(Version comparison data)

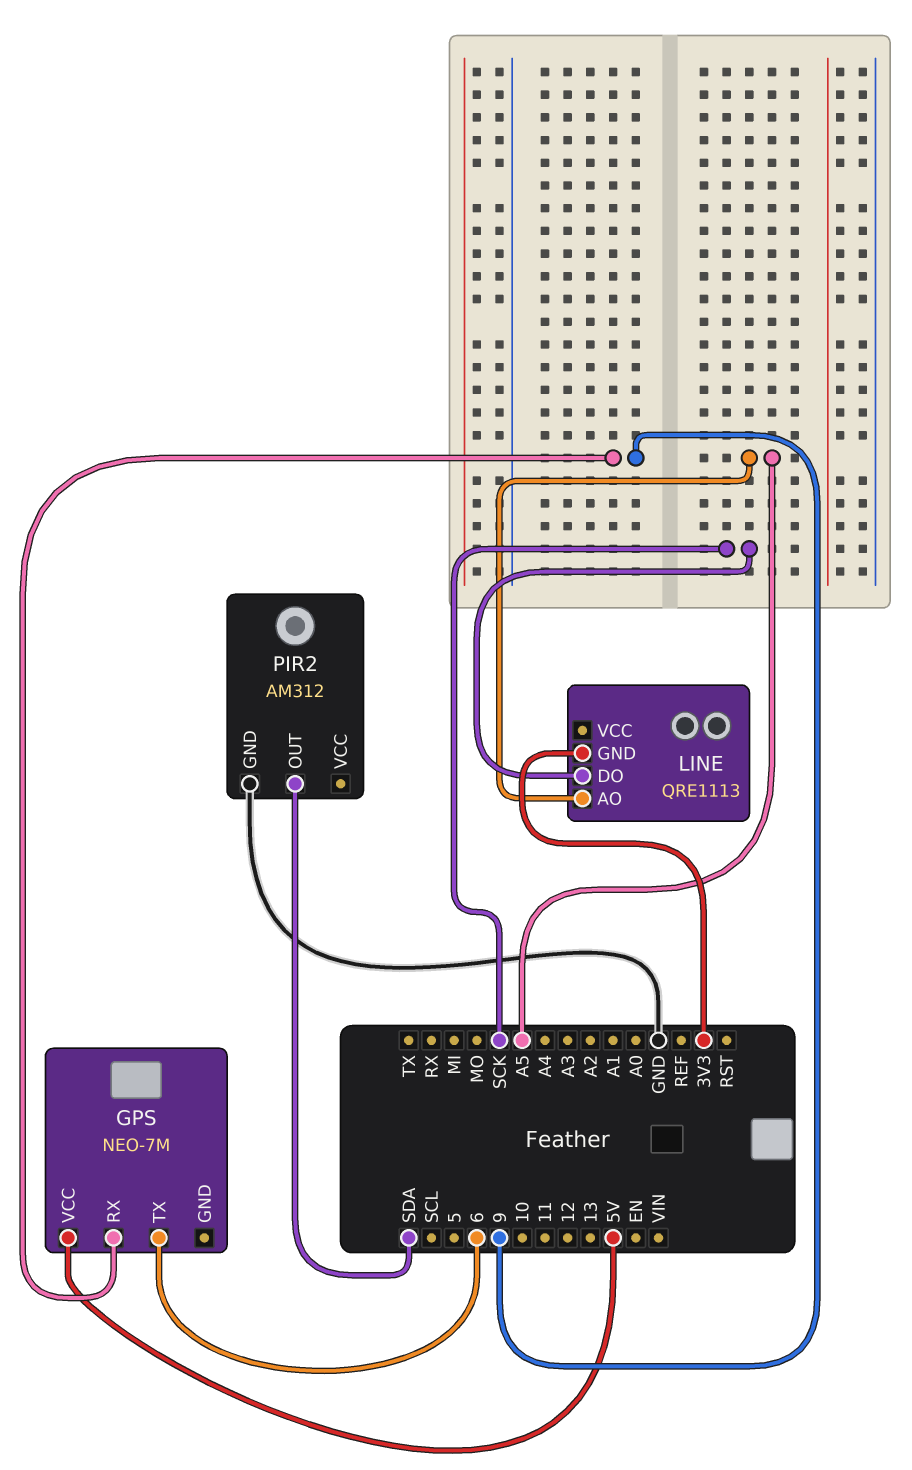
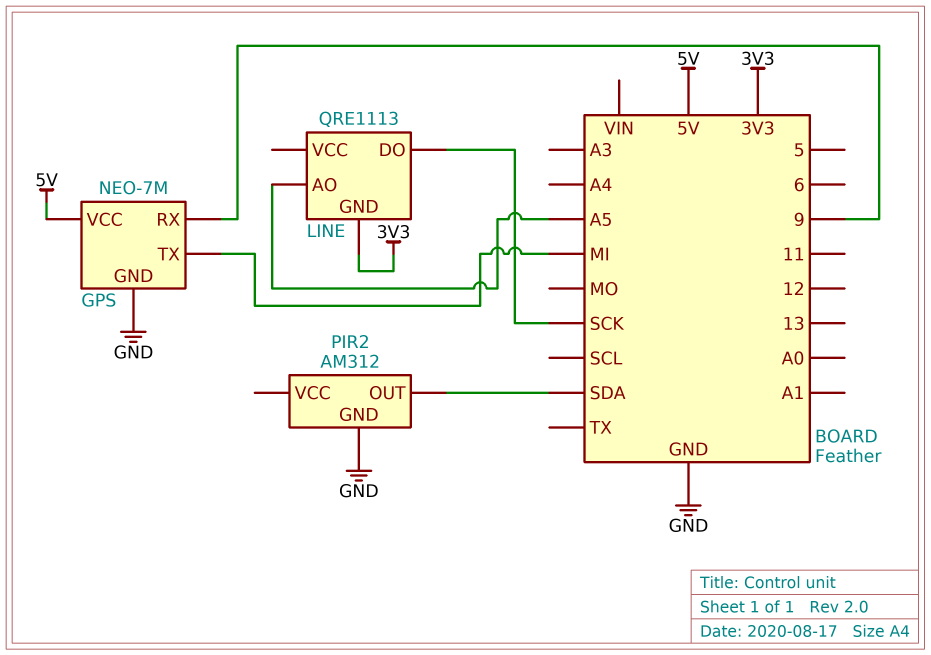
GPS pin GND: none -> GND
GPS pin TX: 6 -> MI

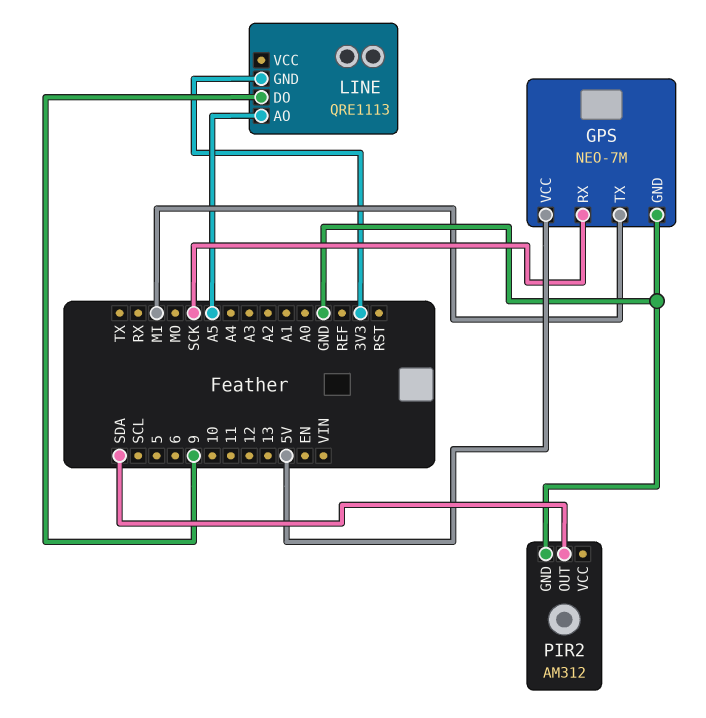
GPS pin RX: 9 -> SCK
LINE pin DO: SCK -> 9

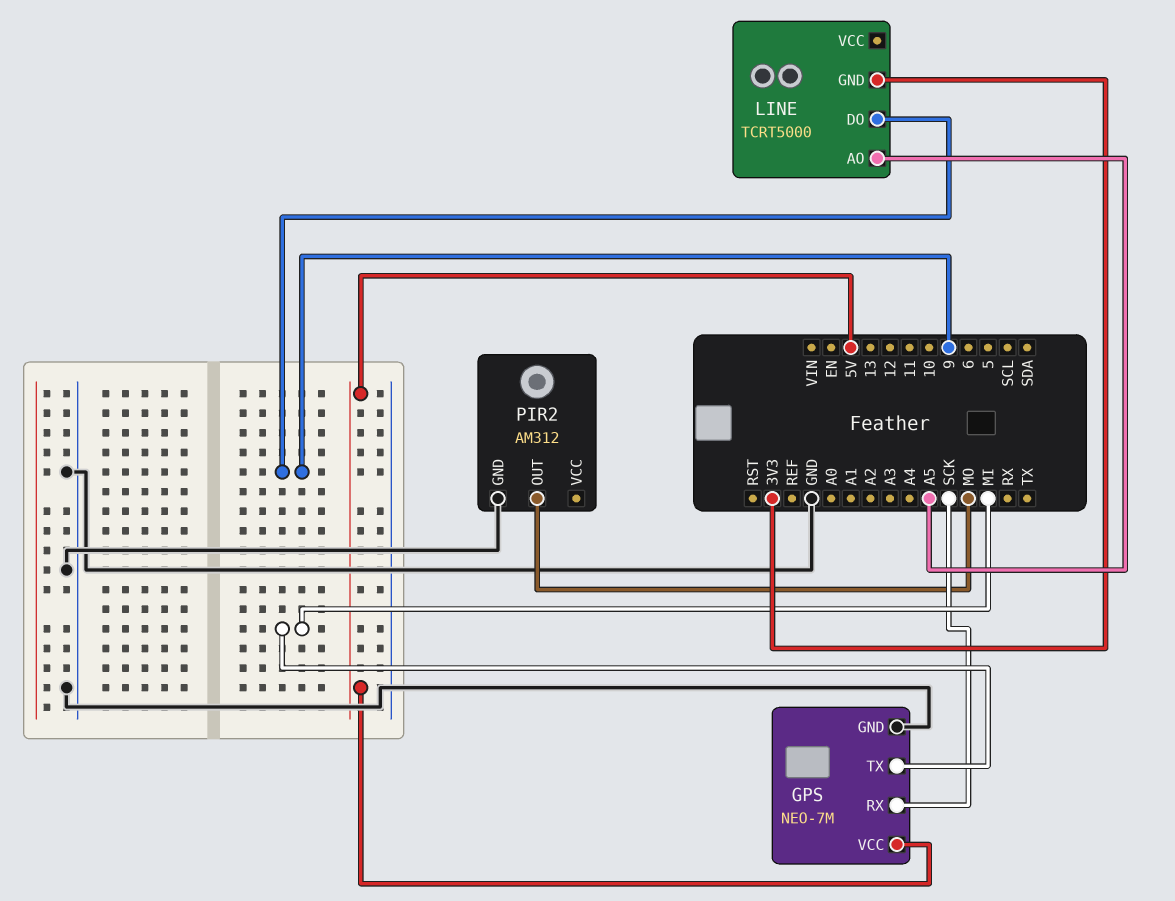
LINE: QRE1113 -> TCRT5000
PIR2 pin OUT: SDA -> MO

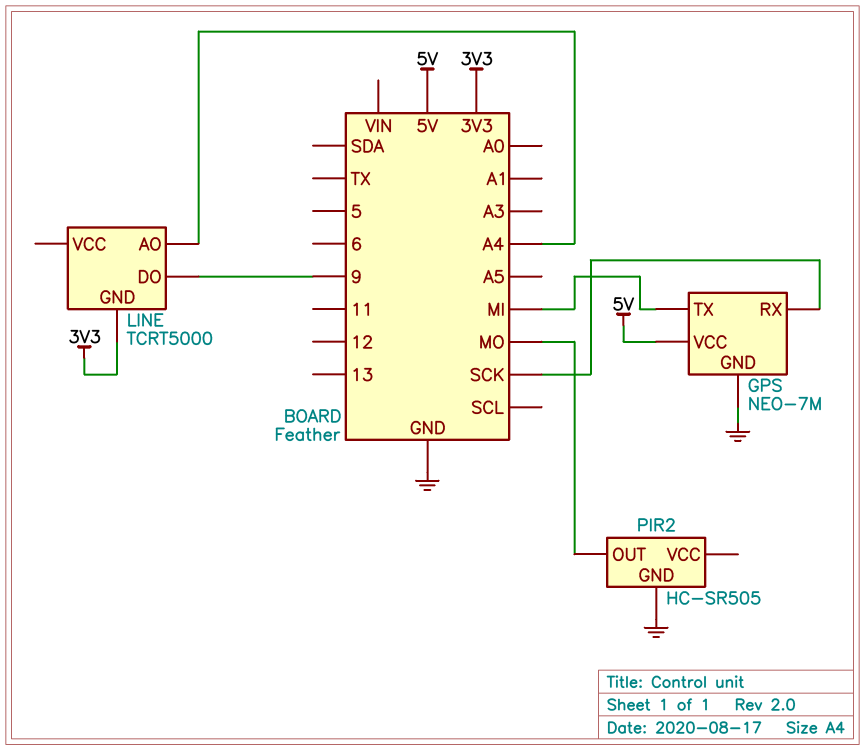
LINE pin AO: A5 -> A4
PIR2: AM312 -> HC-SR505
==
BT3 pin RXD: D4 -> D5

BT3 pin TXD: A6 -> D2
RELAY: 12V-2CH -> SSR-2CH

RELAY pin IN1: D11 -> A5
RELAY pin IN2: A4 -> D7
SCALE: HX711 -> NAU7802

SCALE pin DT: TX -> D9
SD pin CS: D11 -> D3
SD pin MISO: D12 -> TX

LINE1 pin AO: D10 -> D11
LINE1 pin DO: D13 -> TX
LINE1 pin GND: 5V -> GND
...
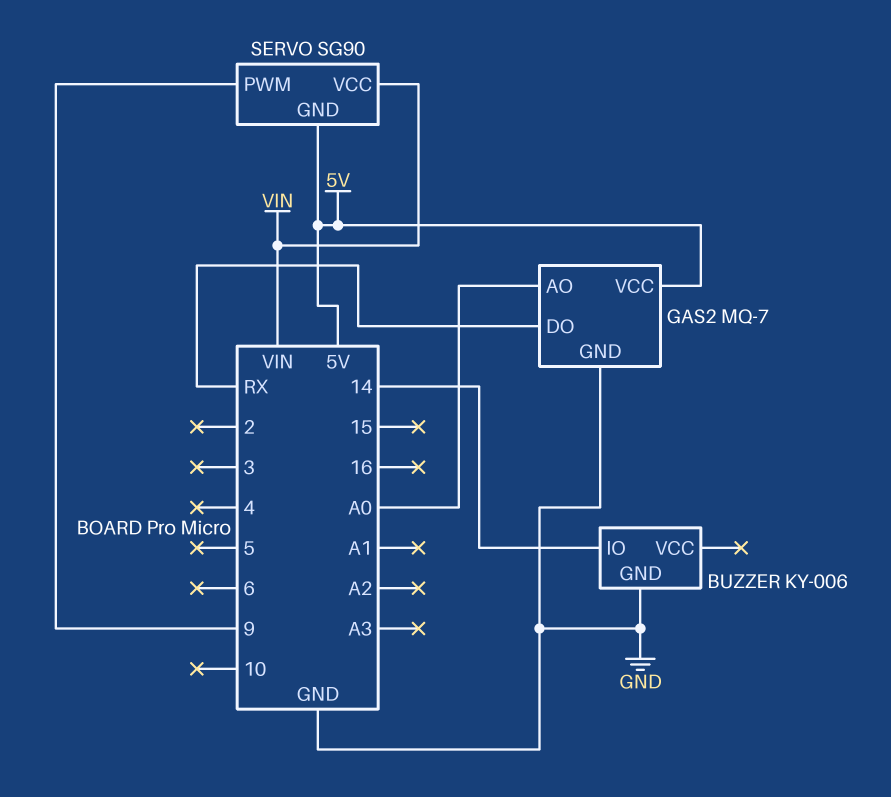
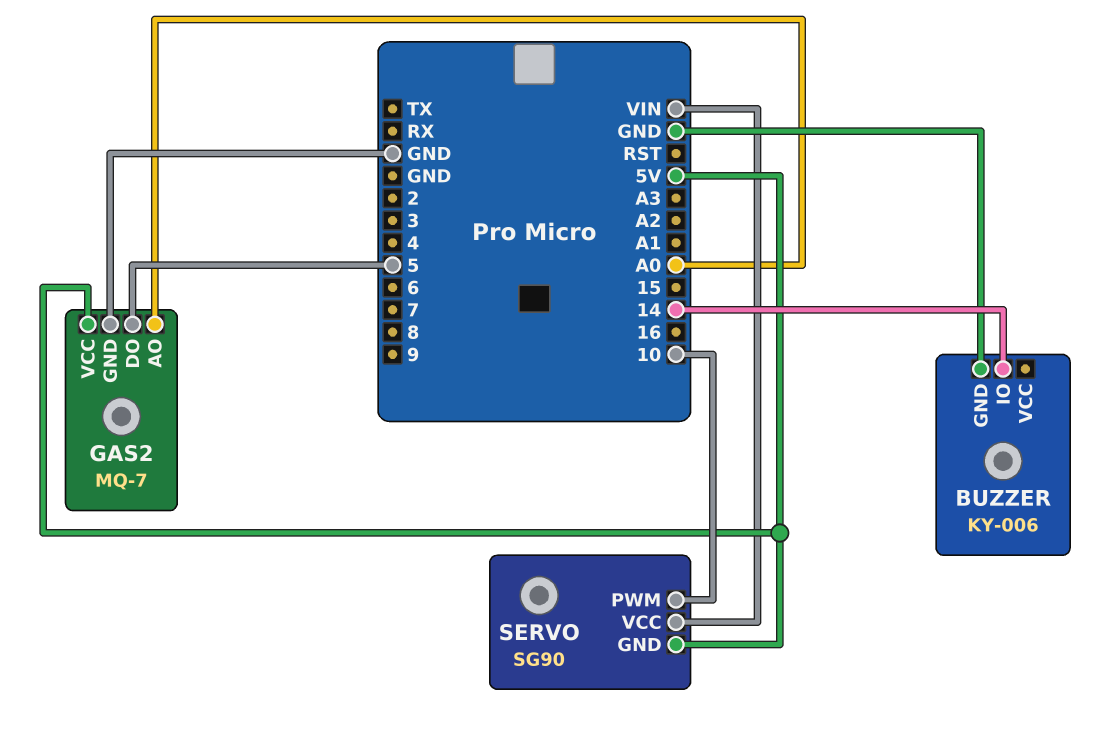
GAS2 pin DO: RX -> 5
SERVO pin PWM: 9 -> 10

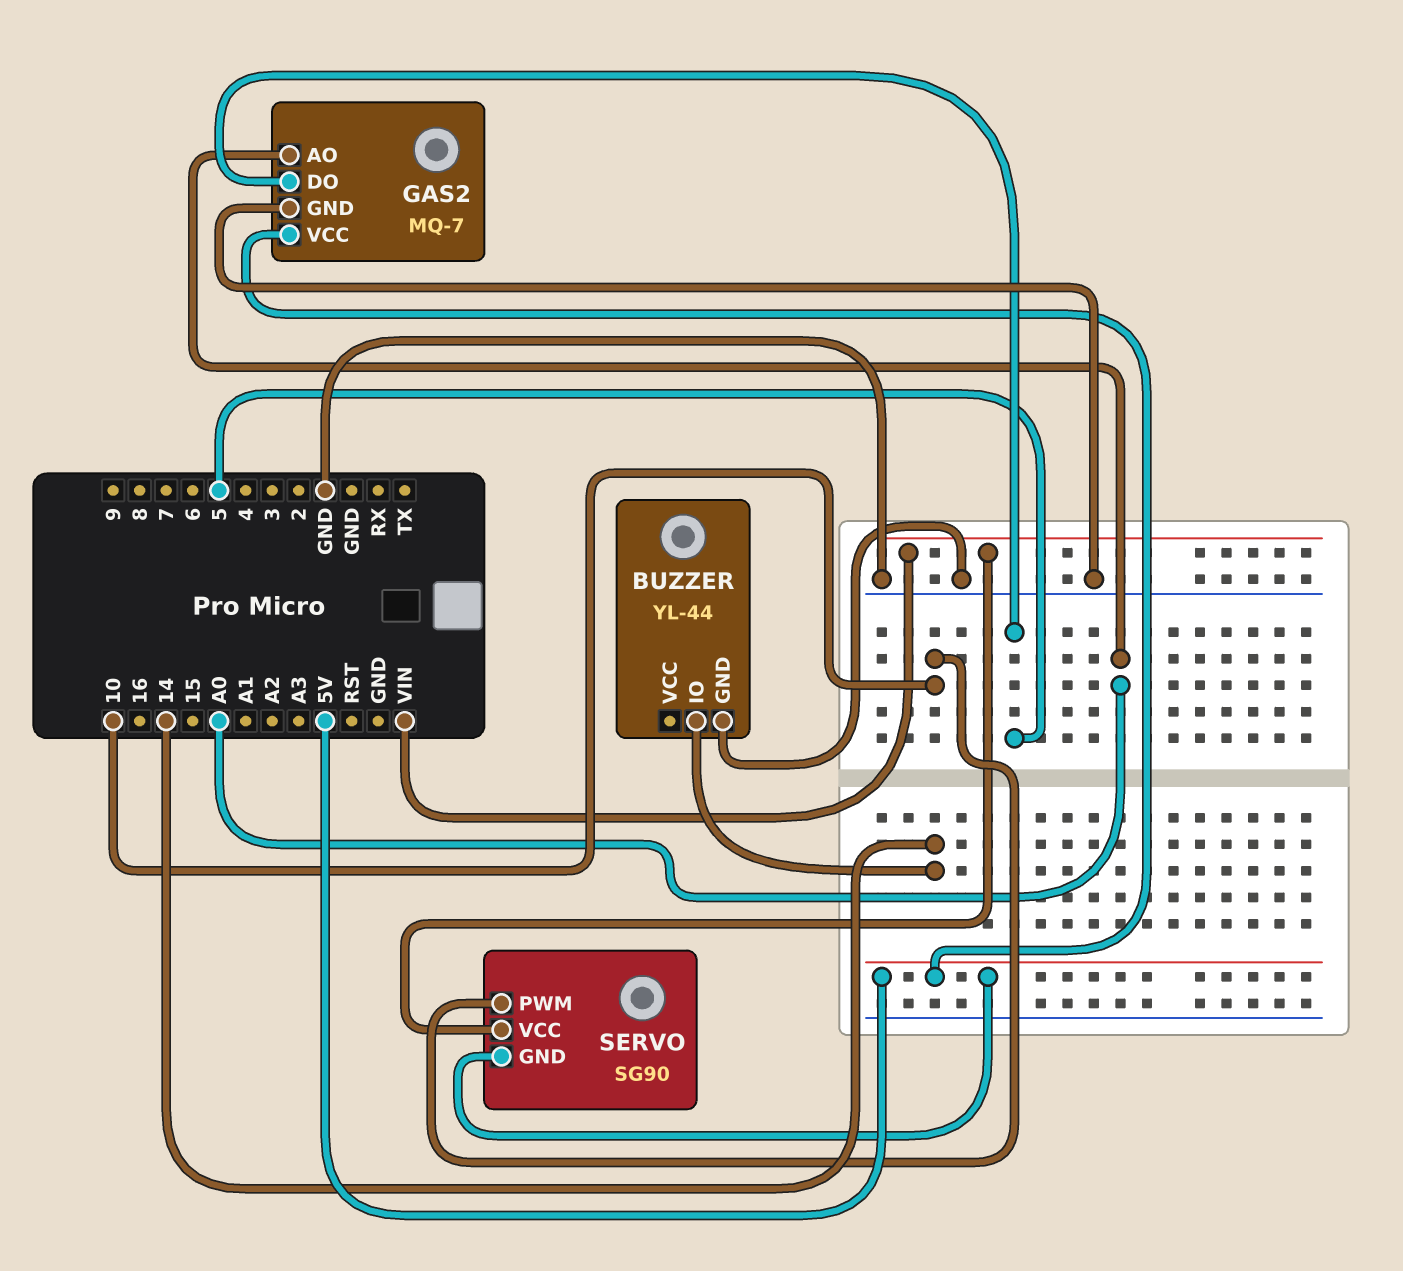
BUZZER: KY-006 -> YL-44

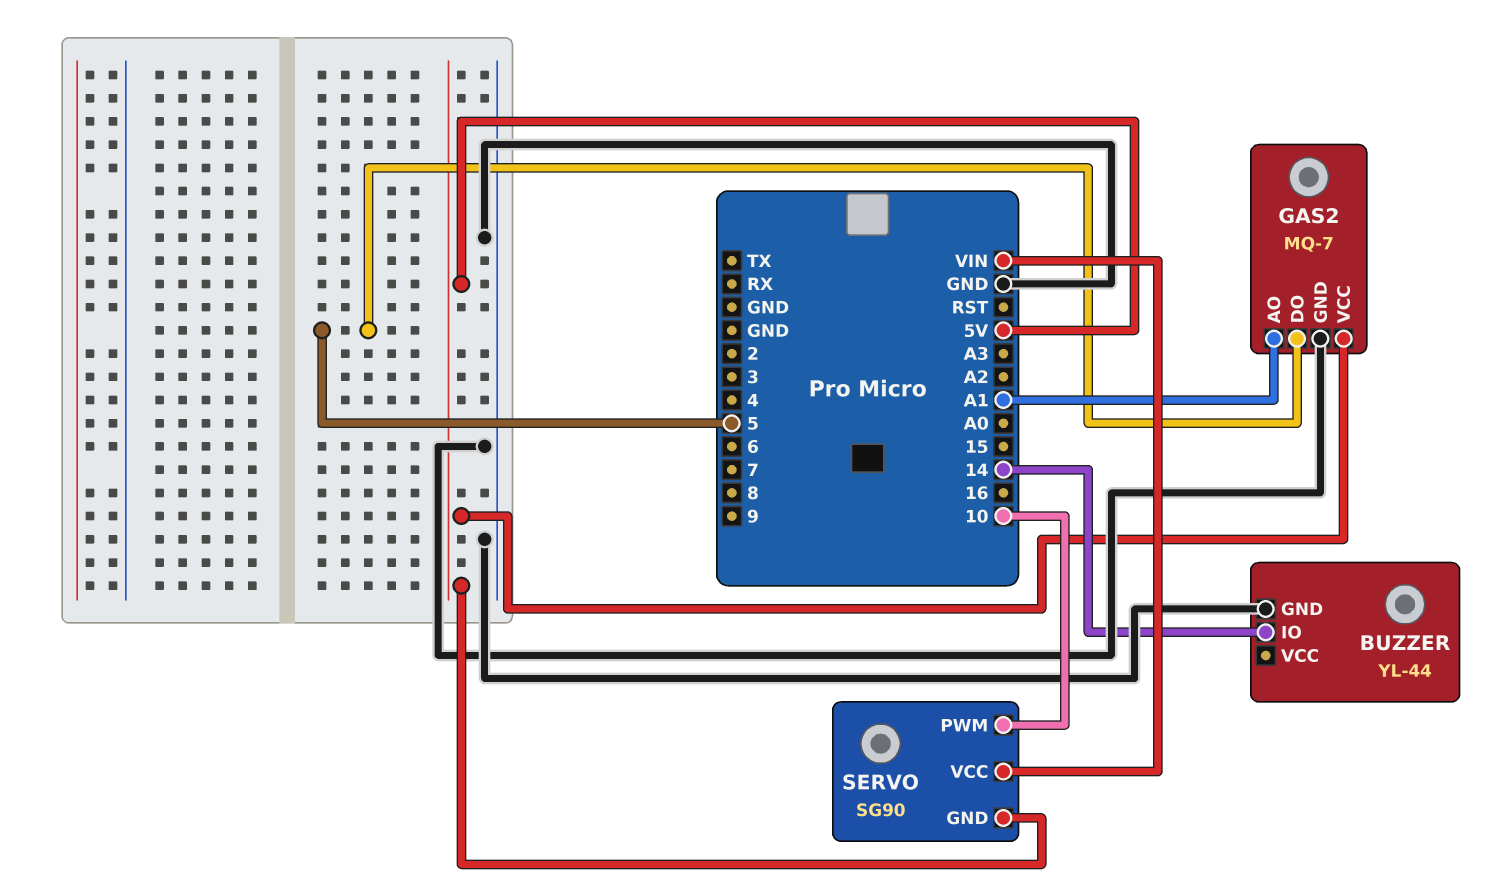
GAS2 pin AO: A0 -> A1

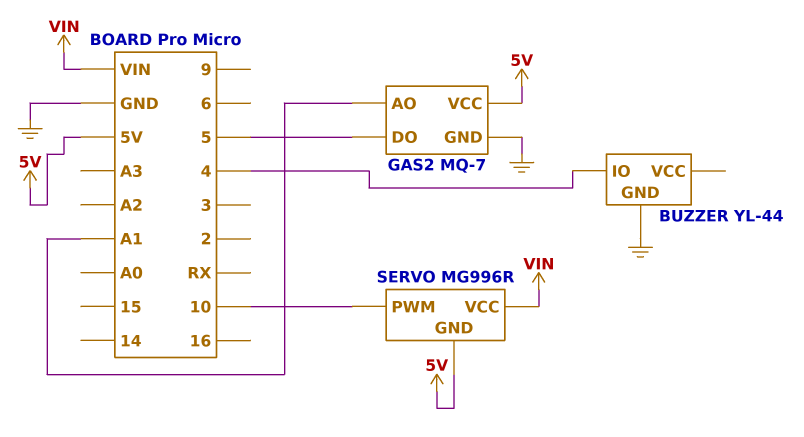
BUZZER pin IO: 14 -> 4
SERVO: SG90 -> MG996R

## WHAT NEEDS TO BE DONE
How would the lines above read from the one with "SERVO pin PWM: 9 -> 10" to the one with "SERVO: SG90 -> MG996R", inclusive, with no pictures? Write them out exactly.

## OUTPUT FOR THIS TASK
SERVO pin PWM: 9 -> 10

BUZZER: KY-006 -> YL-44

GAS2 pin AO: A0 -> A1

BUZZER pin IO: 14 -> 4
SERVO: SG90 -> MG996R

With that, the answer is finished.